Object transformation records
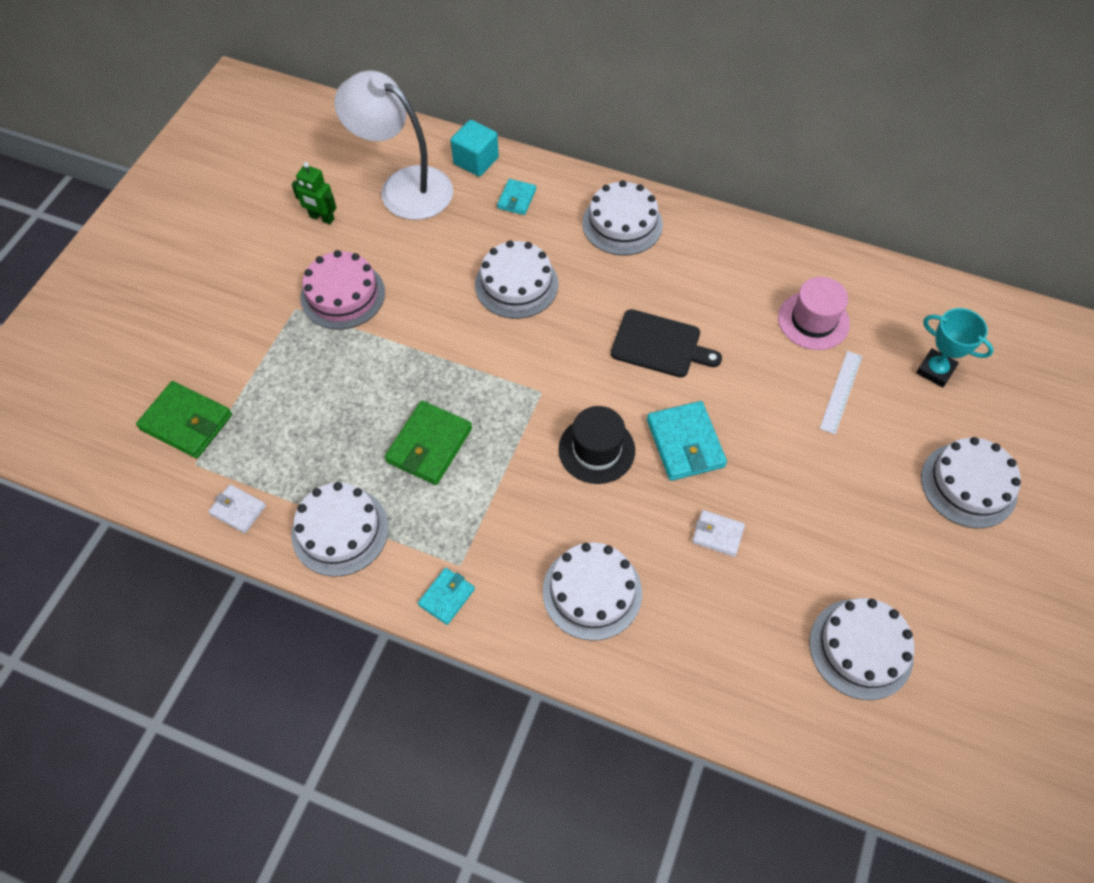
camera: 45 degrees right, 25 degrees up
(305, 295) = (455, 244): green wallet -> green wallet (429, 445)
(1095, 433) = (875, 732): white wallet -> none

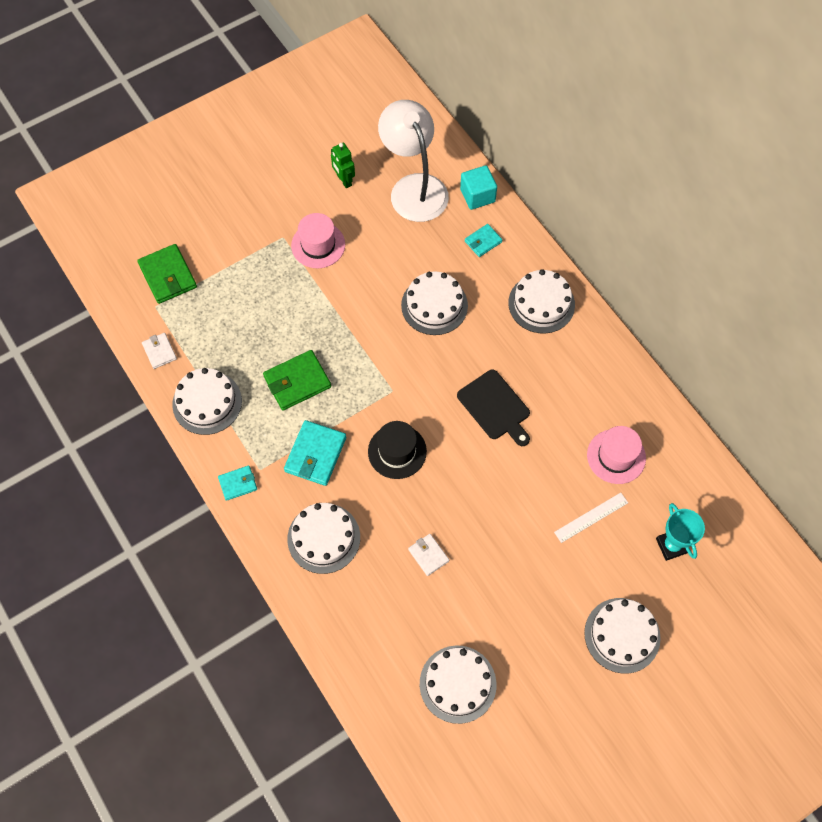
camera: 35 degrees right, 5 degrees up
(343, 295) = (318, 245): pink cake -> pink hat
(685, 443) = (456, 484): turquoise wallet -> turquoise wallet (315, 454)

= Activity =
Each record above is to be copied out exactly; its pictures are not.

= Exercise response =
camera: 45 degrees right, 25 degrees up
(305, 295) = (455, 244): green wallet -> green wallet (429, 445)
(1095, 433) = (875, 732): white wallet -> none

camera: 35 degrees right, 5 degrees up
(343, 295) = (318, 245): pink cake -> pink hat
(685, 443) = (456, 484): turquoise wallet -> turquoise wallet (315, 454)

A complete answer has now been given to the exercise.